*AIM OF THE TASK*. Give back exactly the lines from the "red stacking toy: 3 -> 2" line to the final line of the records, and only those, minus any pictures.

*DATA SHOWN*.
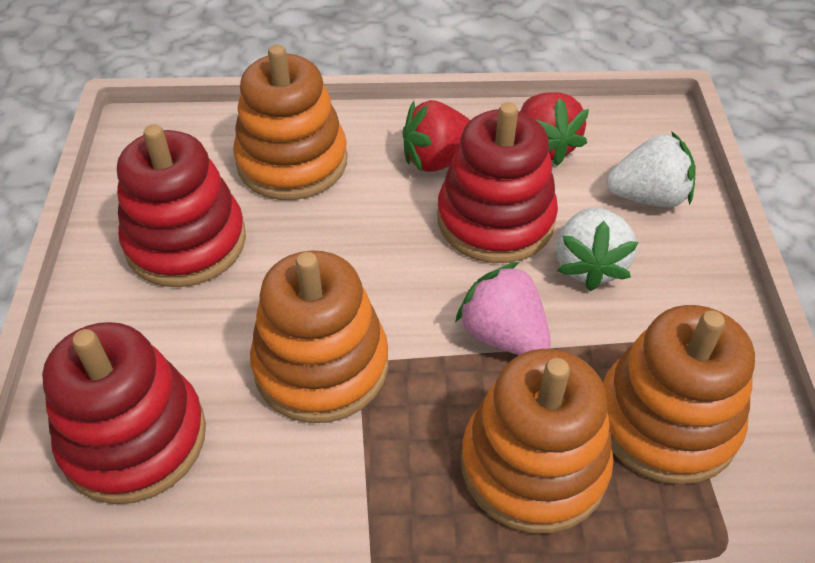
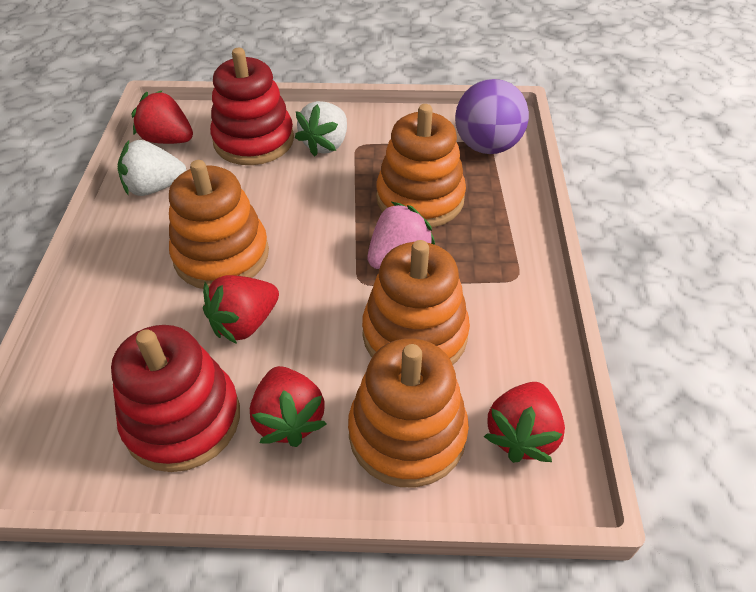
purple ball: 0 -> 1
red stacking toy: 3 -> 2
red strawberry: 2 -> 4

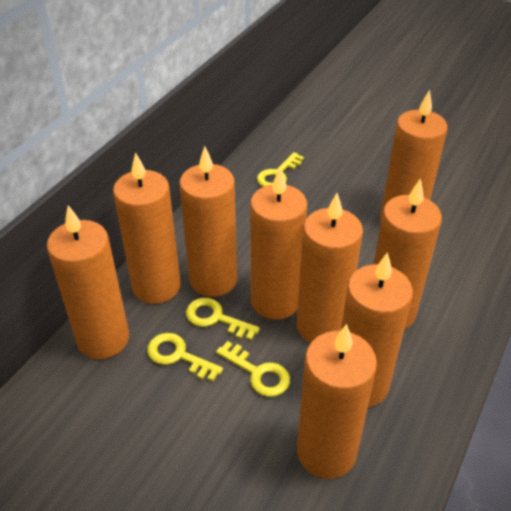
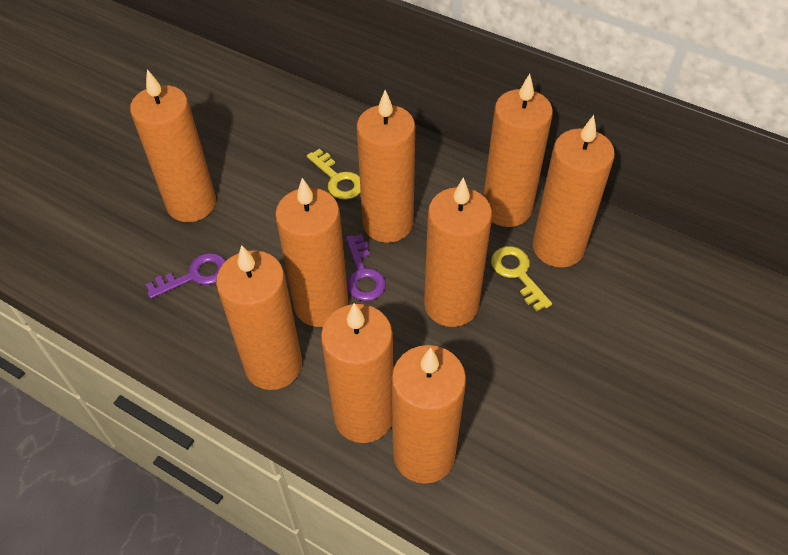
purple key: 0 -> 2
yellow key: 4 -> 2

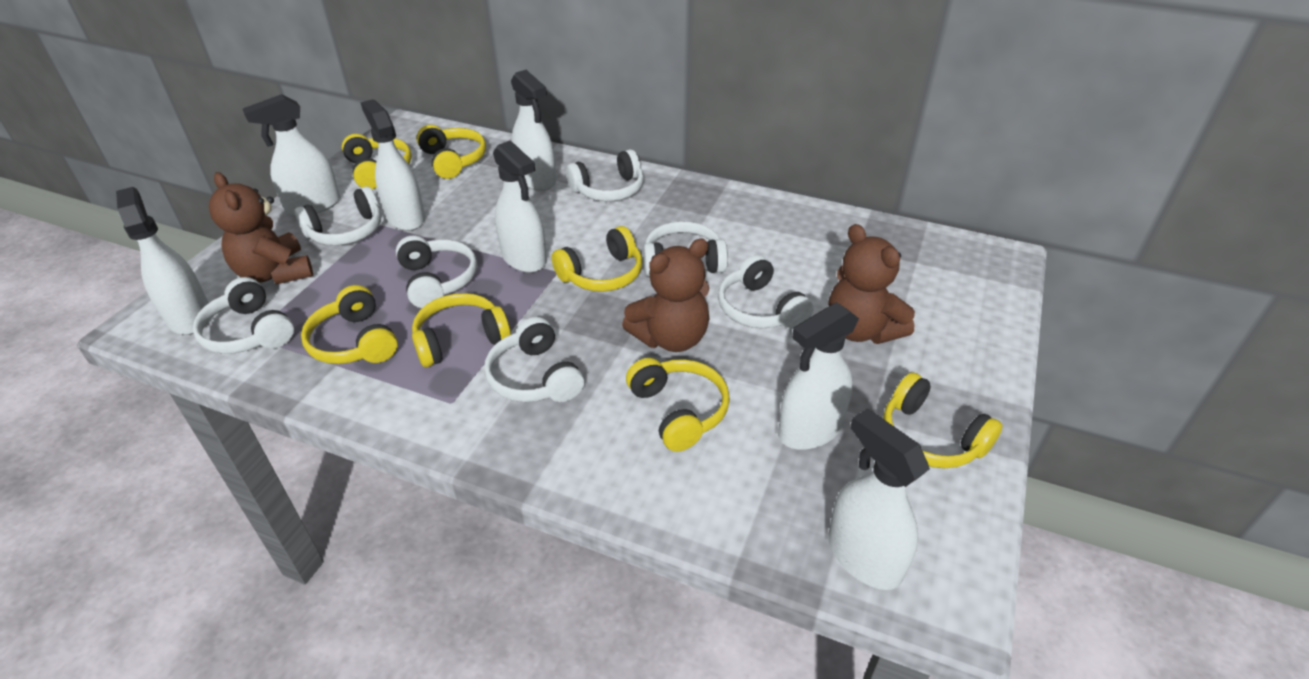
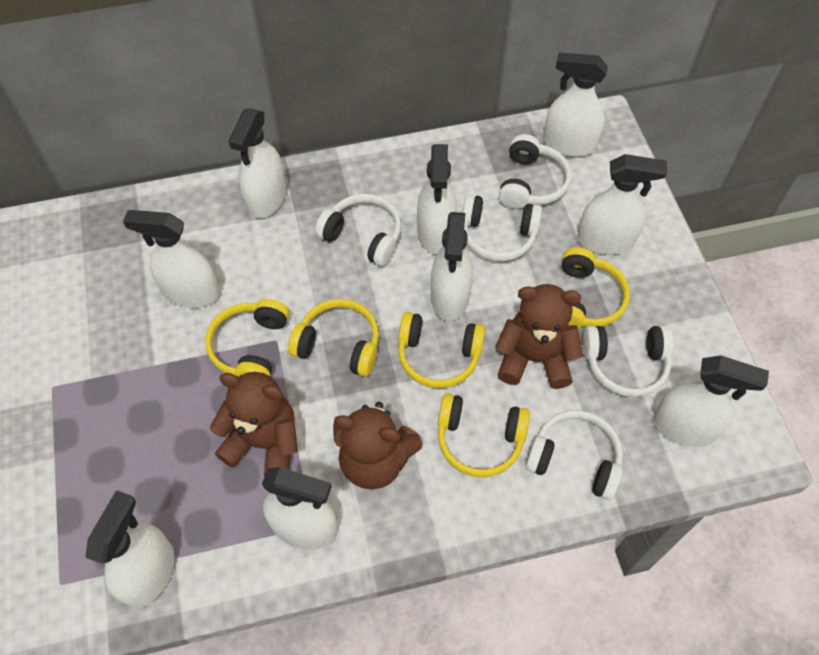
white headphones: 7 -> 5
white spray bottle: 7 -> 9
yellow headphones: 7 -> 5

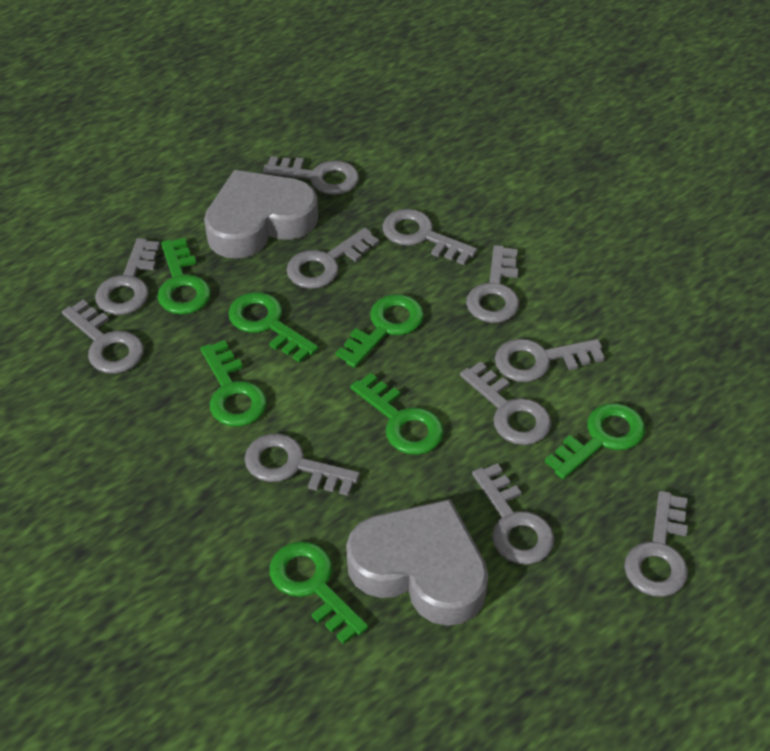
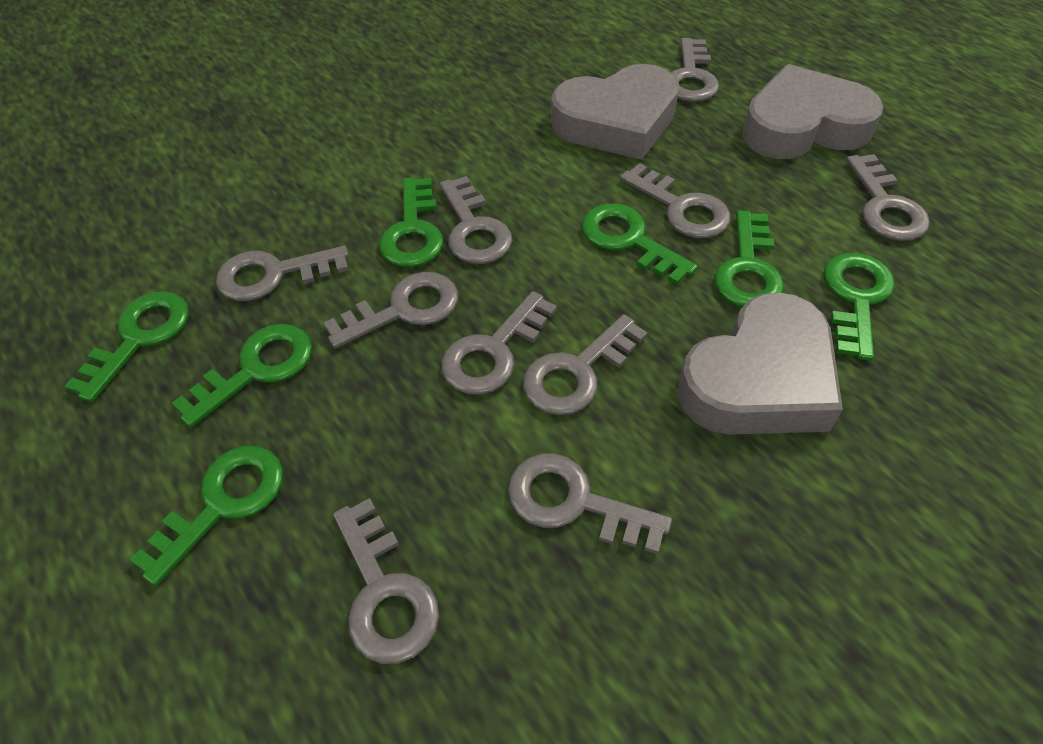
grey heart: 2 -> 3
grey key: 11 -> 10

*RESPONSE BELOW*.
red stacking toy: 3 -> 2
red strawberry: 2 -> 4

purple key: 0 -> 2
yellow key: 4 -> 2

white headphones: 7 -> 5
white spray bottle: 7 -> 9
yellow headphones: 7 -> 5

grey heart: 2 -> 3
grey key: 11 -> 10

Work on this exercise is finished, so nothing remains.